What you have to do: With every picture left out, give the data below back exactly.

*** Listed records ***

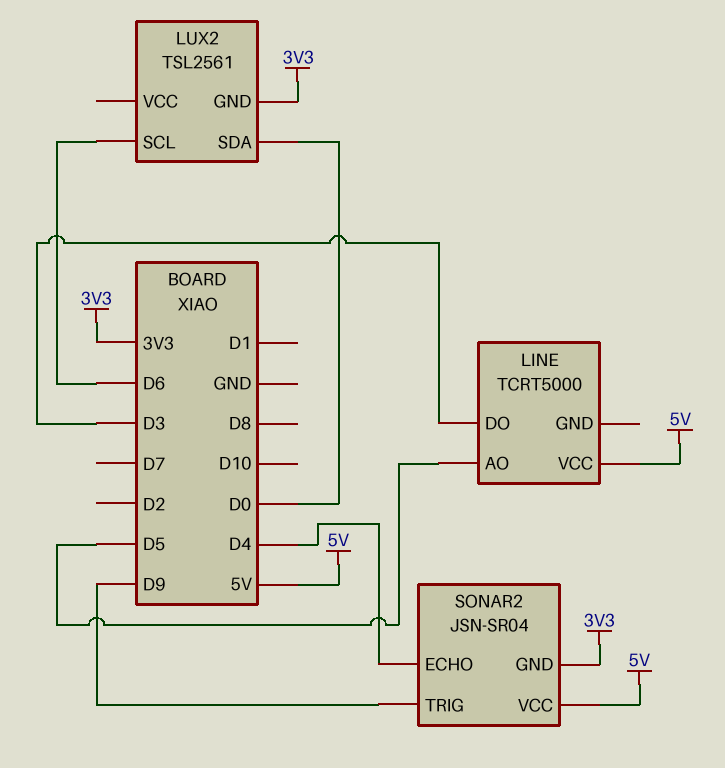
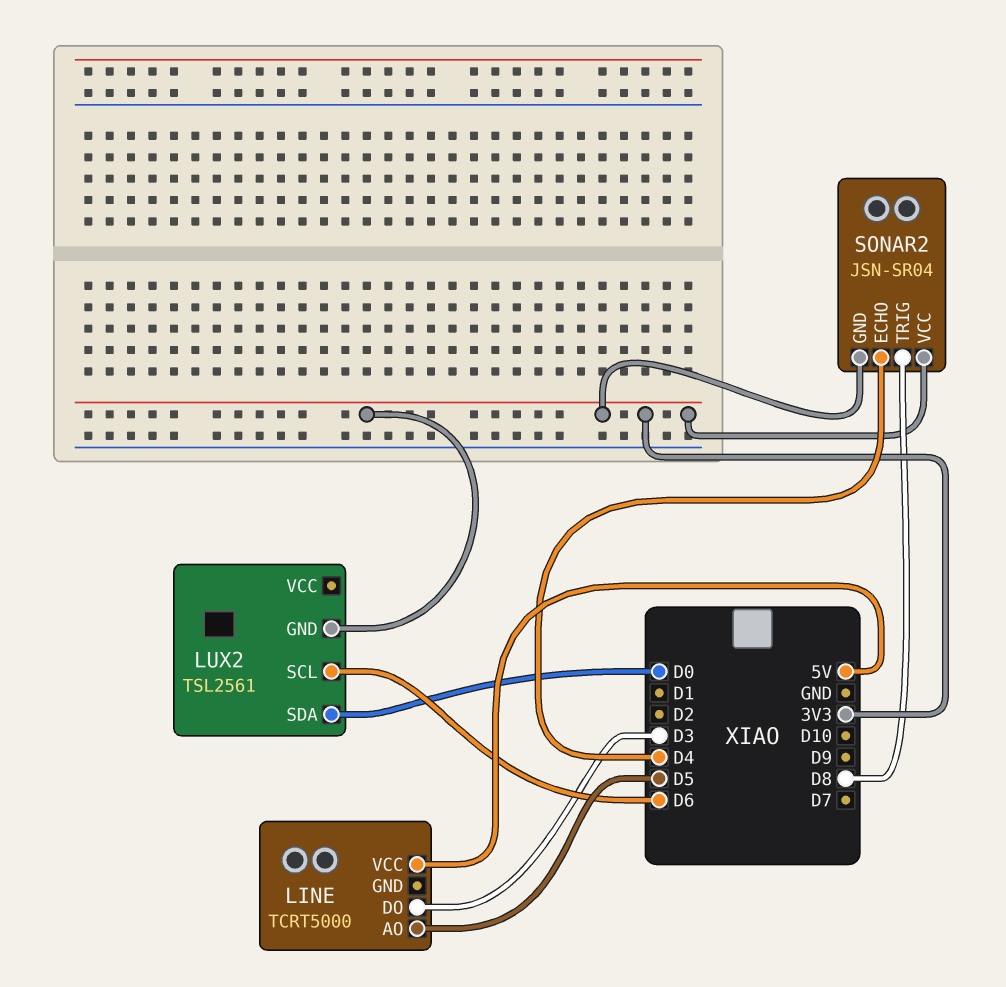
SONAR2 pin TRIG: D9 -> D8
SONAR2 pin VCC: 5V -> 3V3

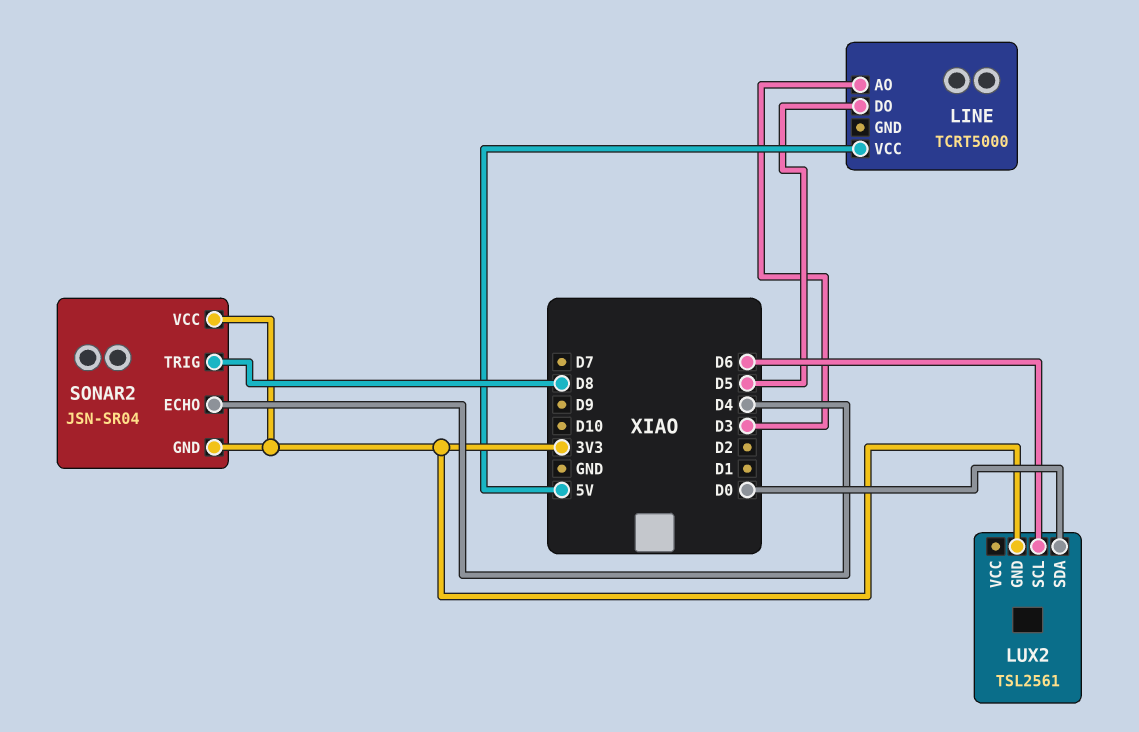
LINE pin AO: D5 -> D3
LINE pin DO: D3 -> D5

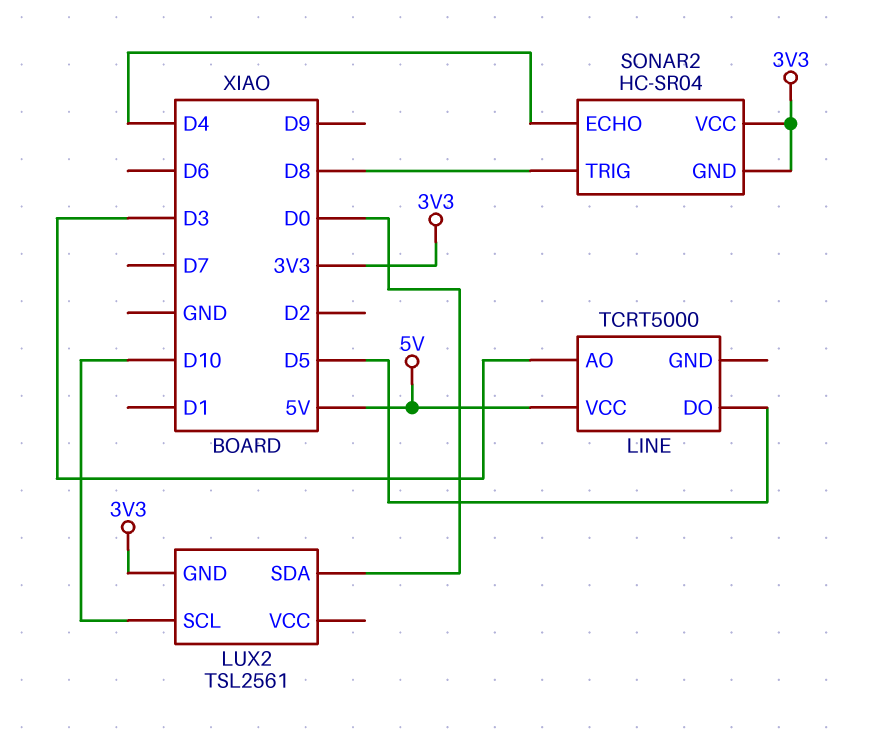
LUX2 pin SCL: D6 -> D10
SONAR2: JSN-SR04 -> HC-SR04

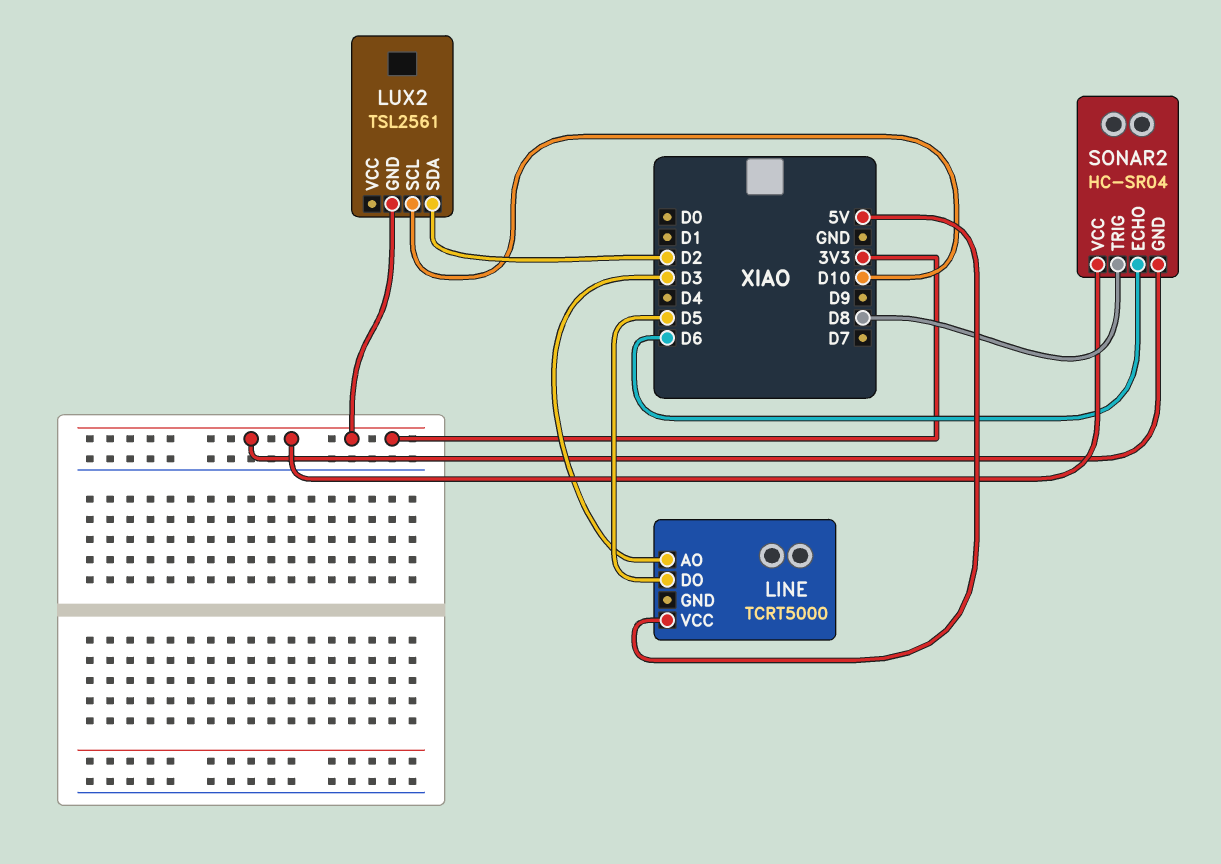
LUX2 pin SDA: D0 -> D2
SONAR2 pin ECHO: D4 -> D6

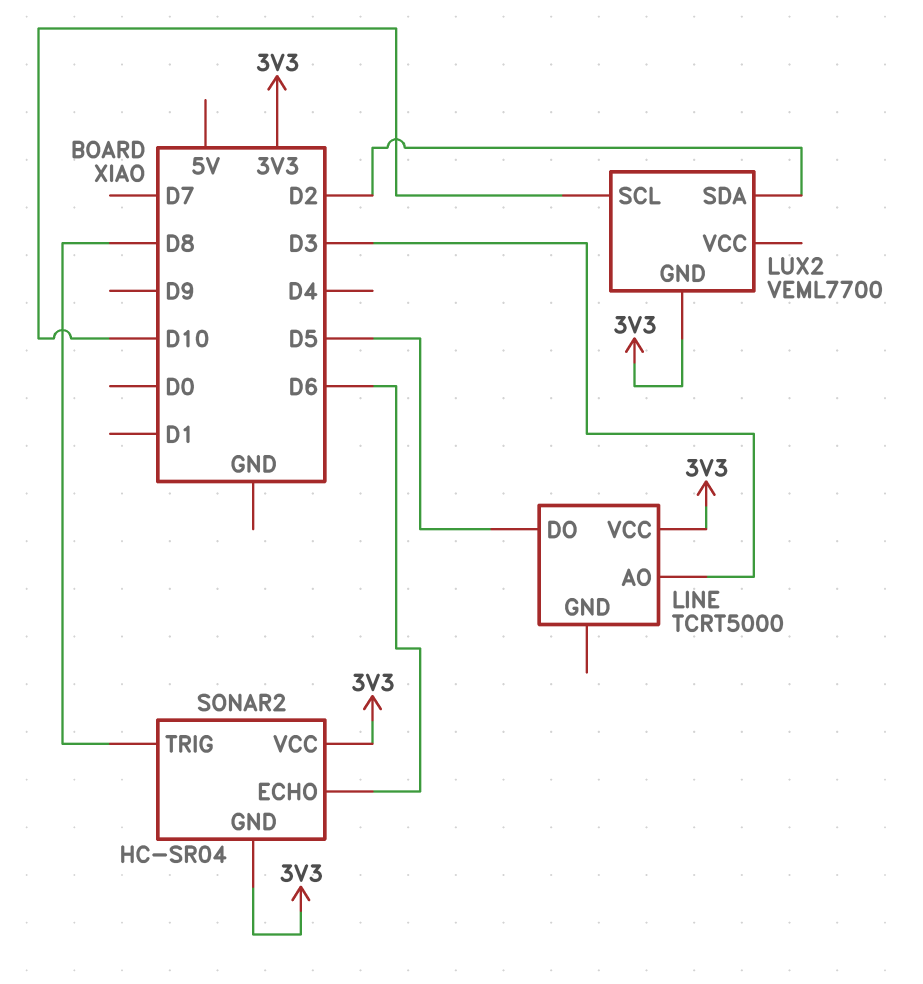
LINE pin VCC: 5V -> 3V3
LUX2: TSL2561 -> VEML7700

*** End of Listed records ***

Task solution:
SONAR2 pin TRIG: D9 -> D8
SONAR2 pin VCC: 5V -> 3V3

LINE pin AO: D5 -> D3
LINE pin DO: D3 -> D5

LUX2 pin SCL: D6 -> D10
SONAR2: JSN-SR04 -> HC-SR04

LUX2 pin SDA: D0 -> D2
SONAR2 pin ECHO: D4 -> D6

LINE pin VCC: 5V -> 3V3
LUX2: TSL2561 -> VEML7700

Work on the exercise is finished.